EXERCISE BRIEF
Using the entries that follow, write out the line containing "yellow heart: 9 -> 10", the line containing "pink padlock: 4 -> 6", and every line between them, exactly and nothing else.

[[ TASK MATERIAL, beginning ]]

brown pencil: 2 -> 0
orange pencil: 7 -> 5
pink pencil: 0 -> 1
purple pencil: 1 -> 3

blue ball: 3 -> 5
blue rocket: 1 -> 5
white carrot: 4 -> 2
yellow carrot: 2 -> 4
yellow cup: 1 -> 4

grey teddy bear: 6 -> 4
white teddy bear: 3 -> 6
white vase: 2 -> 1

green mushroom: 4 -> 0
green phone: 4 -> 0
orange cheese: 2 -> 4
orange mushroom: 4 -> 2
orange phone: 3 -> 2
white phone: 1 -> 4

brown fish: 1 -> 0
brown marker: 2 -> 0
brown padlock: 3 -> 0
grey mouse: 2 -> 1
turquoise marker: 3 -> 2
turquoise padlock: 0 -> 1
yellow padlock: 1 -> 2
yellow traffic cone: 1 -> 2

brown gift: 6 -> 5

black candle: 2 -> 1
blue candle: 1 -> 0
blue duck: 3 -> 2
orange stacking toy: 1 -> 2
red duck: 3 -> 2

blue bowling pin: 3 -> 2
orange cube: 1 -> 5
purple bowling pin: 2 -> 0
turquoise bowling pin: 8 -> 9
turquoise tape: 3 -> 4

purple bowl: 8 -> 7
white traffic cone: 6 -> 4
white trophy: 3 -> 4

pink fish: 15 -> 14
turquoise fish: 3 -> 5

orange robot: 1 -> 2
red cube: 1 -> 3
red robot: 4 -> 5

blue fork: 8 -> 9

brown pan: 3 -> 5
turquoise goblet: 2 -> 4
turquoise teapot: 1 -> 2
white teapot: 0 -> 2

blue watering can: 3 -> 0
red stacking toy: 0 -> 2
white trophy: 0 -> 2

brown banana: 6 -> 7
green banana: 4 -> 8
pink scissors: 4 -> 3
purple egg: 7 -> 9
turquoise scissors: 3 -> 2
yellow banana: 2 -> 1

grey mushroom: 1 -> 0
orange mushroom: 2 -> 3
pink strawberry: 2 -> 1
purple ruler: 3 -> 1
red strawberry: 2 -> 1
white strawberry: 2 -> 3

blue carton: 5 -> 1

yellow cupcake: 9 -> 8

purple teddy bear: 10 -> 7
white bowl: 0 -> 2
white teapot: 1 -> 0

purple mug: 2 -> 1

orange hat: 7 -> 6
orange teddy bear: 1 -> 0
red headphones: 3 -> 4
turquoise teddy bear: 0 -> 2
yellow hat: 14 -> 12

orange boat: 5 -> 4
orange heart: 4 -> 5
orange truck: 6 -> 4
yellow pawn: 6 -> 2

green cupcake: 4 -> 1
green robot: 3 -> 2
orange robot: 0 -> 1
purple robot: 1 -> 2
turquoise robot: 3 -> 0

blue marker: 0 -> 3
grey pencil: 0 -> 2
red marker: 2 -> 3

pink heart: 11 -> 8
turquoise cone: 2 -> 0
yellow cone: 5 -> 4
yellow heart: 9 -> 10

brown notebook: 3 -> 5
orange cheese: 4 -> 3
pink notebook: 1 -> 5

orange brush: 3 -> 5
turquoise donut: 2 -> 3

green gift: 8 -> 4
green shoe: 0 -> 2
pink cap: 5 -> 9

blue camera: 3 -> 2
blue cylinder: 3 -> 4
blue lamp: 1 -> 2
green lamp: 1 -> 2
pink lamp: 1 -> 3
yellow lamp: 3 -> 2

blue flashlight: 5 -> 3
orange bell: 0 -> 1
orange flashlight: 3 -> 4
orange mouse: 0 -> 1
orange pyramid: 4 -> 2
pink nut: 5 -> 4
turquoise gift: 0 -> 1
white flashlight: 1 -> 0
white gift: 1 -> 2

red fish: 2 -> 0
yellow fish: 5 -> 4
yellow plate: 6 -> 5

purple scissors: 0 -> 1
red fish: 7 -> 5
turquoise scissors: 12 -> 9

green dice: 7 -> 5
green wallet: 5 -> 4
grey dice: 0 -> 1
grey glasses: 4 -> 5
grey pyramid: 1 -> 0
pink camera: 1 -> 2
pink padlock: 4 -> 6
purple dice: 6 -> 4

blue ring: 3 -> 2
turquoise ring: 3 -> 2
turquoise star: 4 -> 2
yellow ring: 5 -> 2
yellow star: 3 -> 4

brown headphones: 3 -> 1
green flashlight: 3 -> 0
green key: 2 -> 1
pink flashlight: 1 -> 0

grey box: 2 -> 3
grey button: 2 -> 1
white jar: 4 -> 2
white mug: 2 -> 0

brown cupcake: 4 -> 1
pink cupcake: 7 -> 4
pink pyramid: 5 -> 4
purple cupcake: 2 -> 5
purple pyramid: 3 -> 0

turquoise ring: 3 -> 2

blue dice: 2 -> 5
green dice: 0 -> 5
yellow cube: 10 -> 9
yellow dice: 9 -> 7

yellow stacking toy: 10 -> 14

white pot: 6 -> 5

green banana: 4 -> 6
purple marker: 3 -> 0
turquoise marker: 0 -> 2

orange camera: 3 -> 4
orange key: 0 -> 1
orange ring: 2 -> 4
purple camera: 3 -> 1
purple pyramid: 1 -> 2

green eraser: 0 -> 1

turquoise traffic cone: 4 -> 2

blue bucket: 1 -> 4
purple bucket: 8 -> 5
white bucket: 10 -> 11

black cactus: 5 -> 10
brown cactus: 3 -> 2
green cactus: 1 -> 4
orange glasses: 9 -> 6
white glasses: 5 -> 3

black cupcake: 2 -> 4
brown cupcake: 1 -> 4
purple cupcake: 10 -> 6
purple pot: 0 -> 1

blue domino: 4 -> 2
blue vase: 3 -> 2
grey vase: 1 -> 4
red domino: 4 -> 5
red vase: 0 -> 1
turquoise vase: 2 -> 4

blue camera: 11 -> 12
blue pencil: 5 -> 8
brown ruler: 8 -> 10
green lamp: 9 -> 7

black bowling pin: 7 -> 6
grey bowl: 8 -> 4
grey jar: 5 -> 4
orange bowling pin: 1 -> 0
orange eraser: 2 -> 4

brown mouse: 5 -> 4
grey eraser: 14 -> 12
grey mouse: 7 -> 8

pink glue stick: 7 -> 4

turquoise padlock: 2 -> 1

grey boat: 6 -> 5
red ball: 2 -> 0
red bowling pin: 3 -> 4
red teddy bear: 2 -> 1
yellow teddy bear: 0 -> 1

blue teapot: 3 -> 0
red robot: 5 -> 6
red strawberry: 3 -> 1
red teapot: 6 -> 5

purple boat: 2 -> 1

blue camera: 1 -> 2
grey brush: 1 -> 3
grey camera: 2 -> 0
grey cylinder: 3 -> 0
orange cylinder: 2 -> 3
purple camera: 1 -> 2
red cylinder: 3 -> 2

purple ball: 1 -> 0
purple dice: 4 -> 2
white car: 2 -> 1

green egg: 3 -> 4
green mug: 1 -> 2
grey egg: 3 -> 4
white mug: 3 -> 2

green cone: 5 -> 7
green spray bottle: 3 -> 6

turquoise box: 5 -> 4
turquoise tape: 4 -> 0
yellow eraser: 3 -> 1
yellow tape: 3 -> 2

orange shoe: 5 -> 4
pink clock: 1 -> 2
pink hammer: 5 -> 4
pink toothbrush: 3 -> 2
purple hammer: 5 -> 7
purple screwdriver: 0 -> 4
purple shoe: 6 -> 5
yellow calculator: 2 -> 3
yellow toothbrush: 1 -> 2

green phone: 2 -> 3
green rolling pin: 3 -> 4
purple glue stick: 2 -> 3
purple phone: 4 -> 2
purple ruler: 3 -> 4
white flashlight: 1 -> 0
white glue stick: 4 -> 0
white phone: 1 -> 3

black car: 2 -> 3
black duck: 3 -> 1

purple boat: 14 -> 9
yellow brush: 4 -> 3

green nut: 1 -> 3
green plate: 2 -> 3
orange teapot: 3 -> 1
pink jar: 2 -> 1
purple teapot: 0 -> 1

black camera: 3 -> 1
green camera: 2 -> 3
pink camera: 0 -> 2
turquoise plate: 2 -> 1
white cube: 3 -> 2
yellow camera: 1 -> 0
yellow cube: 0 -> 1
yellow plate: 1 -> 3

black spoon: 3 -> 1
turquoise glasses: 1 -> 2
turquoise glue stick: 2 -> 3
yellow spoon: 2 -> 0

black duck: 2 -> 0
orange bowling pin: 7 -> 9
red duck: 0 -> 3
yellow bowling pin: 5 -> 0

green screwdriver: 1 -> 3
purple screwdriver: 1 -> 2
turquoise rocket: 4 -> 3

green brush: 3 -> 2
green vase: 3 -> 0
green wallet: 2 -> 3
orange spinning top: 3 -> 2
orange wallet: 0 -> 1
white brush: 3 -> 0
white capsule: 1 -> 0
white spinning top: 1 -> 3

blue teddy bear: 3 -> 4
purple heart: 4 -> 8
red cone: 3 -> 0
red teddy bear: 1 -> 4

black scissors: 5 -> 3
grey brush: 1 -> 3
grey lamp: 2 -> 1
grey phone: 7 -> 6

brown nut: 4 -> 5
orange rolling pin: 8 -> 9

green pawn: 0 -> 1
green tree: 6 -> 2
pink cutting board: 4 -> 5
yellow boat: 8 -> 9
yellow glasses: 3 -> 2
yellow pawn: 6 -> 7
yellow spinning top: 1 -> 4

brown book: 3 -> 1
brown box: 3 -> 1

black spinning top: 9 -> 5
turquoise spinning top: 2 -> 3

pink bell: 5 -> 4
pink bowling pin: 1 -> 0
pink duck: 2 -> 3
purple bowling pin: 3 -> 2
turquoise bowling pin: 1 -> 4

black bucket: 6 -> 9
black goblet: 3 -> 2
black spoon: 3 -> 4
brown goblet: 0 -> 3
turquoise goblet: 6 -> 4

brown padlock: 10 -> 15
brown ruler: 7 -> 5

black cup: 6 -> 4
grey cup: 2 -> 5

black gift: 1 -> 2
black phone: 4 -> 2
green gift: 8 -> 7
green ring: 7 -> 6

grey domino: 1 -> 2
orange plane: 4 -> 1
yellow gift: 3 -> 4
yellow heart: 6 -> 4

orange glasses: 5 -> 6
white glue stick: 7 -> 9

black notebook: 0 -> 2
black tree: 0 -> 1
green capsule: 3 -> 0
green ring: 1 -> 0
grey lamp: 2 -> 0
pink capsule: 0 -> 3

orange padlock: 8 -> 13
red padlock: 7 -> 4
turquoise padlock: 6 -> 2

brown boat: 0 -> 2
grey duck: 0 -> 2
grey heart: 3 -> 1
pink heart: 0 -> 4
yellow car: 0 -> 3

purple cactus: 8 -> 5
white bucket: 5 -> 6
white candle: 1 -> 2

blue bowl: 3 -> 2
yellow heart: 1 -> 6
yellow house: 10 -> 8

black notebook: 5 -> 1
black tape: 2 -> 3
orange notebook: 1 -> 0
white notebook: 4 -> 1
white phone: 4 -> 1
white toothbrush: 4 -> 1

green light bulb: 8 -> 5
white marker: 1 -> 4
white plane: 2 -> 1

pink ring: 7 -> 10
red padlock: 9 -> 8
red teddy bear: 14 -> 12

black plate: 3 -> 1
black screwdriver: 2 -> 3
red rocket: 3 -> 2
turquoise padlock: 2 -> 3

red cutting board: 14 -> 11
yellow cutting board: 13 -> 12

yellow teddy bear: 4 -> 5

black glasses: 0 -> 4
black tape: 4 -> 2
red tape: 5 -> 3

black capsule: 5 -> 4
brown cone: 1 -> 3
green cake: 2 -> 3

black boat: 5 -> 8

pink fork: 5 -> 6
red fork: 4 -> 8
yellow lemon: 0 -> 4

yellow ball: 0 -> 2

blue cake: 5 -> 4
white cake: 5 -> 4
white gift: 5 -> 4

[[ TASK MATERIAL, end ]]

RESPONSE TO THIS EXERCISE
yellow heart: 9 -> 10

brown notebook: 3 -> 5
orange cheese: 4 -> 3
pink notebook: 1 -> 5

orange brush: 3 -> 5
turquoise donut: 2 -> 3

green gift: 8 -> 4
green shoe: 0 -> 2
pink cap: 5 -> 9

blue camera: 3 -> 2
blue cylinder: 3 -> 4
blue lamp: 1 -> 2
green lamp: 1 -> 2
pink lamp: 1 -> 3
yellow lamp: 3 -> 2

blue flashlight: 5 -> 3
orange bell: 0 -> 1
orange flashlight: 3 -> 4
orange mouse: 0 -> 1
orange pyramid: 4 -> 2
pink nut: 5 -> 4
turquoise gift: 0 -> 1
white flashlight: 1 -> 0
white gift: 1 -> 2

red fish: 2 -> 0
yellow fish: 5 -> 4
yellow plate: 6 -> 5

purple scissors: 0 -> 1
red fish: 7 -> 5
turquoise scissors: 12 -> 9

green dice: 7 -> 5
green wallet: 5 -> 4
grey dice: 0 -> 1
grey glasses: 4 -> 5
grey pyramid: 1 -> 0
pink camera: 1 -> 2
pink padlock: 4 -> 6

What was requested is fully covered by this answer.